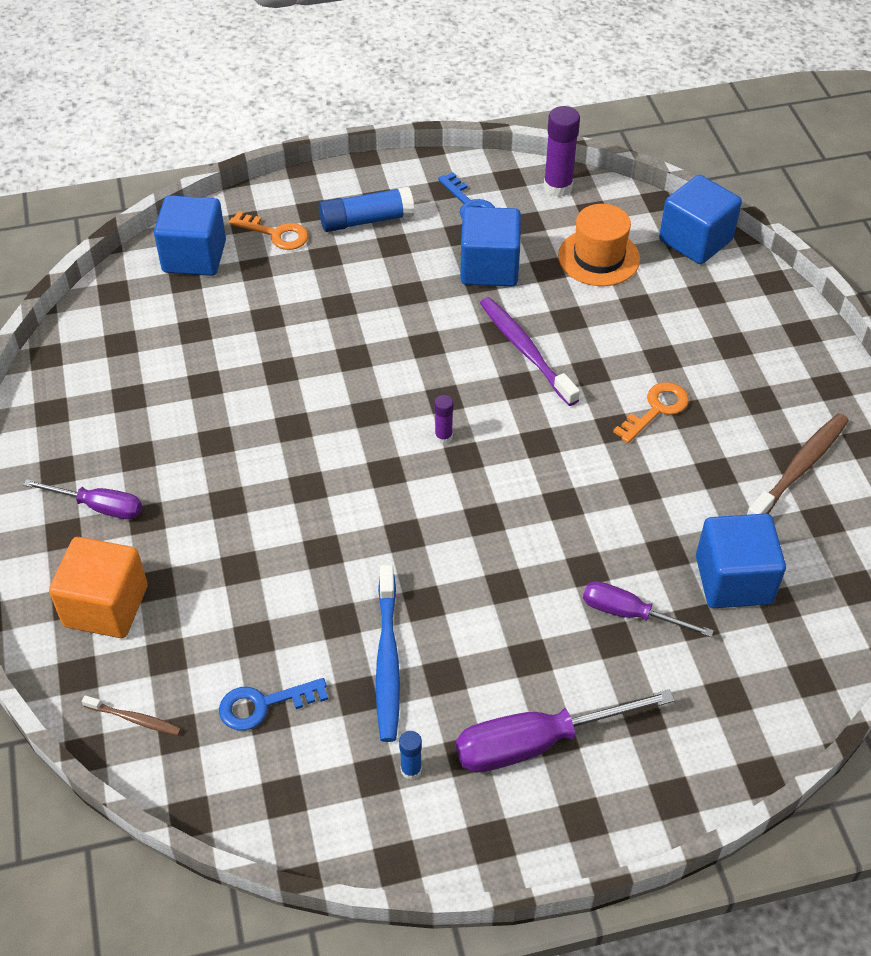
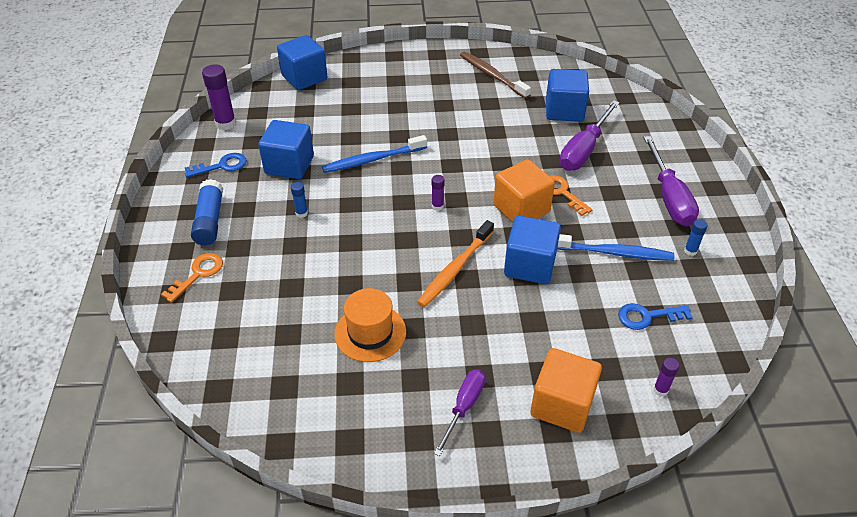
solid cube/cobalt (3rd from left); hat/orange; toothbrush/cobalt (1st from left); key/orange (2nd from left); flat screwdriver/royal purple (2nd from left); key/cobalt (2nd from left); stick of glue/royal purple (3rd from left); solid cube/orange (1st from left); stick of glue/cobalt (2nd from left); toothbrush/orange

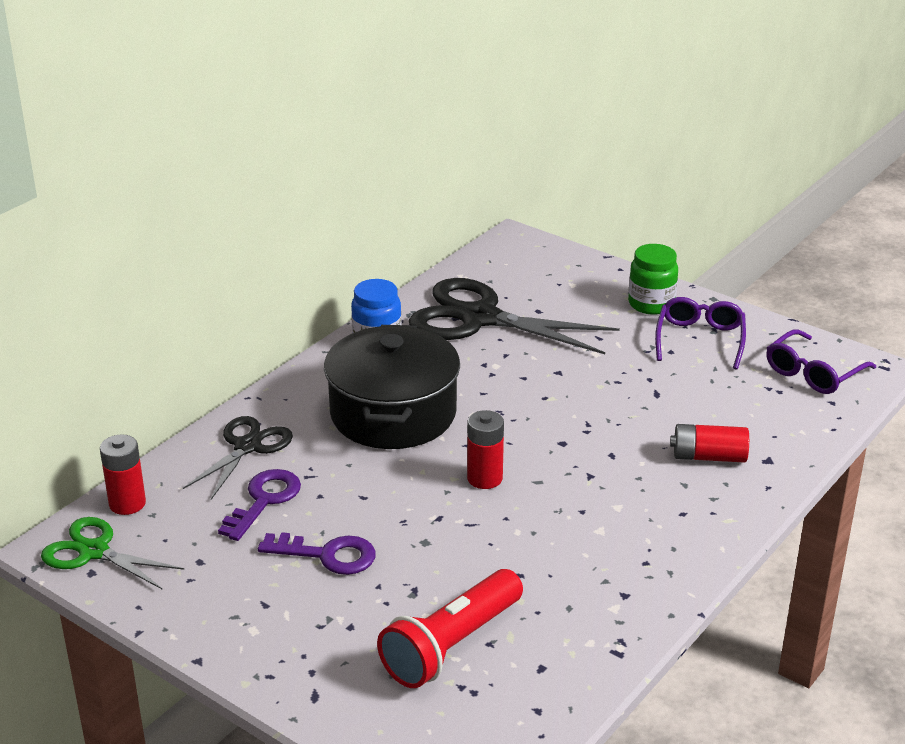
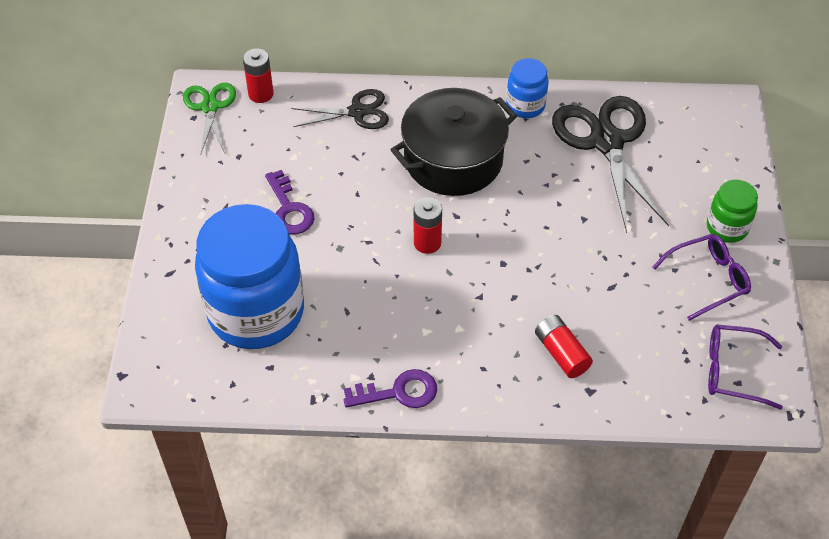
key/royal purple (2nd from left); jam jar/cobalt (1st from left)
==
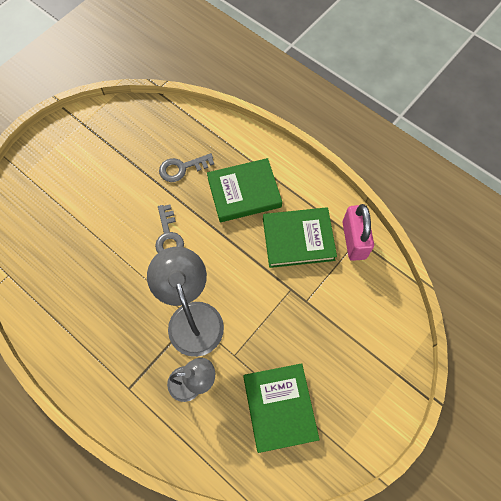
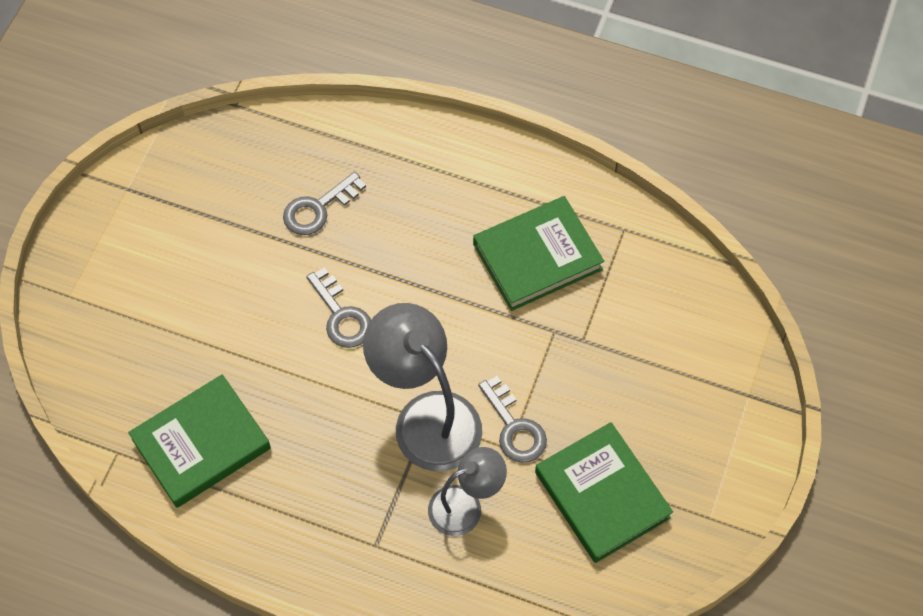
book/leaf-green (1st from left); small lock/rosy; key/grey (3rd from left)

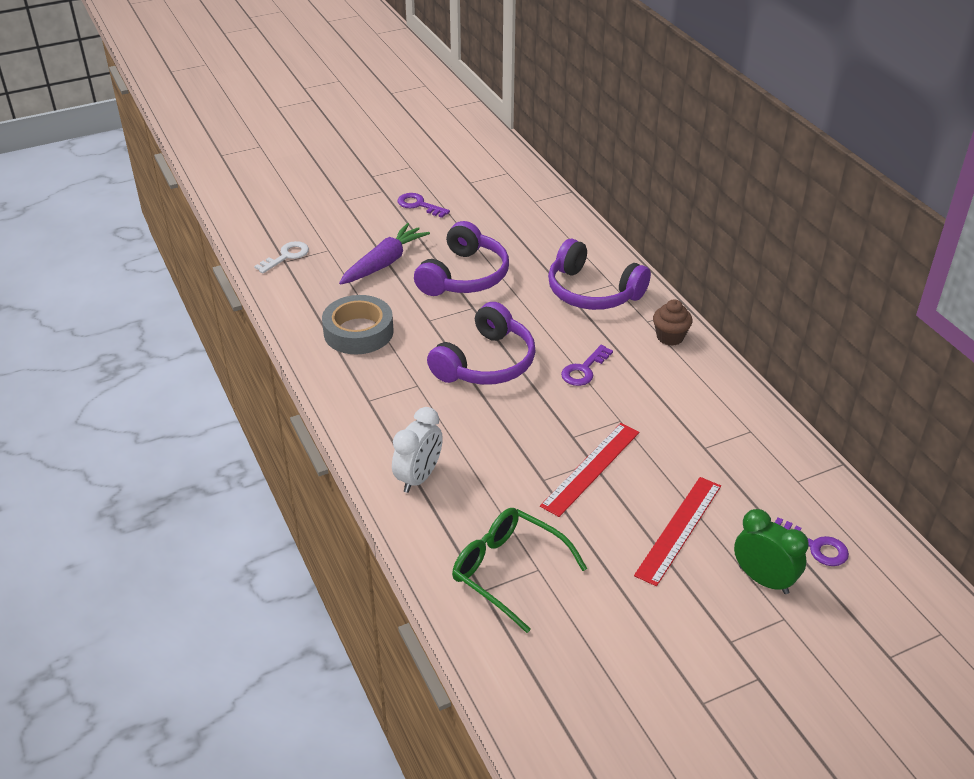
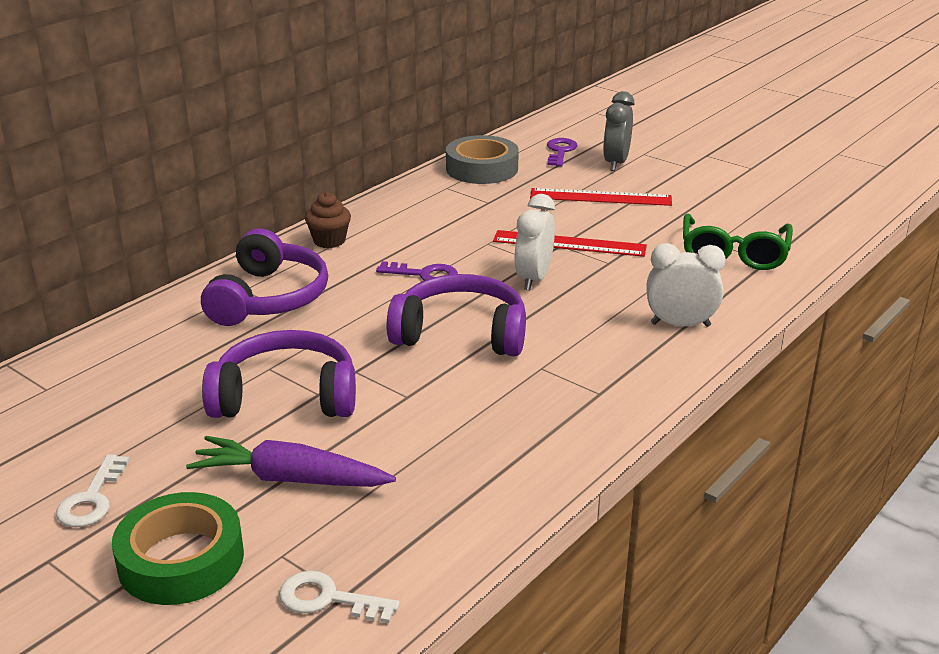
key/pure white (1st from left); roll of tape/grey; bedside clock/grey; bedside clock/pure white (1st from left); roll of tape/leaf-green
...
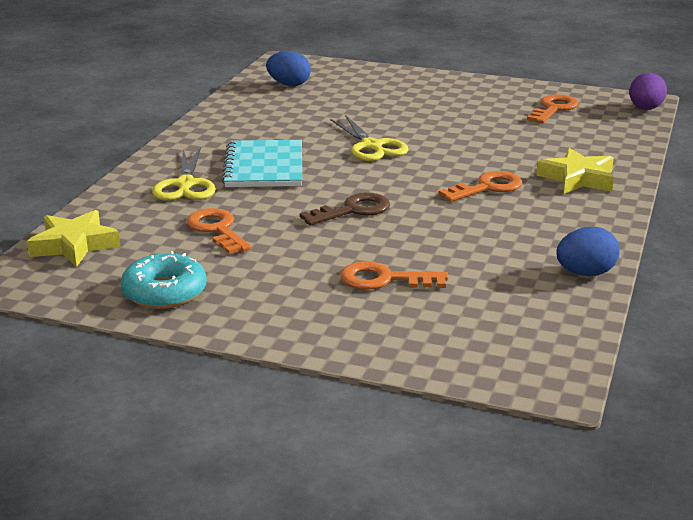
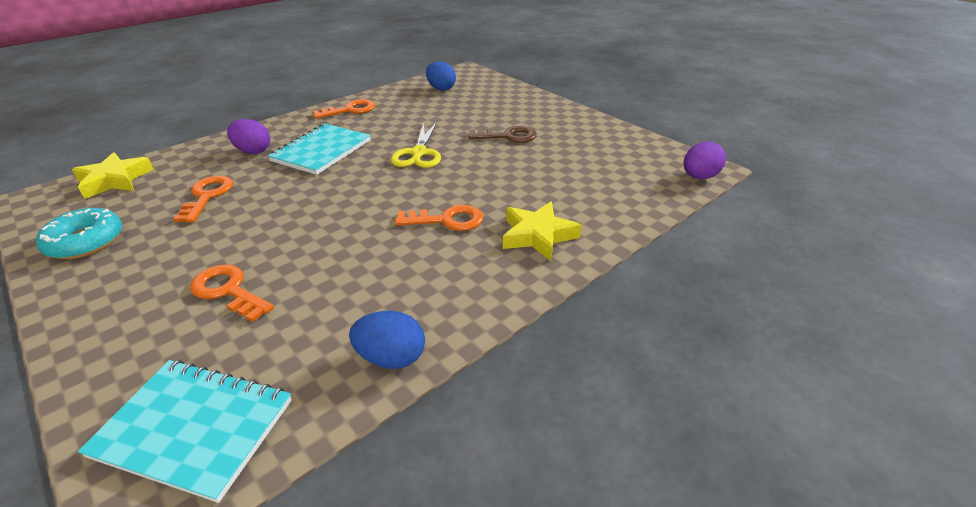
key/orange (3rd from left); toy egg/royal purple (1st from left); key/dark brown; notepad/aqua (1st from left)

• _YOUR ASSIGNMENT_
Filter the listing above down to the lines that contain the word "cobalt".

• _SOLUTION FOR THIS PROBLEM_
solid cube/cobalt (3rd from left); hat/orange; toothbrush/cobalt (1st from left); key/orange (2nd from left); flat screwdriver/royal purple (2nd from left); key/cobalt (2nd from left); stick of glue/royal purple (3rd from left); solid cube/orange (1st from left); stick of glue/cobalt (2nd from left); toothbrush/orange
key/royal purple (2nd from left); jam jar/cobalt (1st from left)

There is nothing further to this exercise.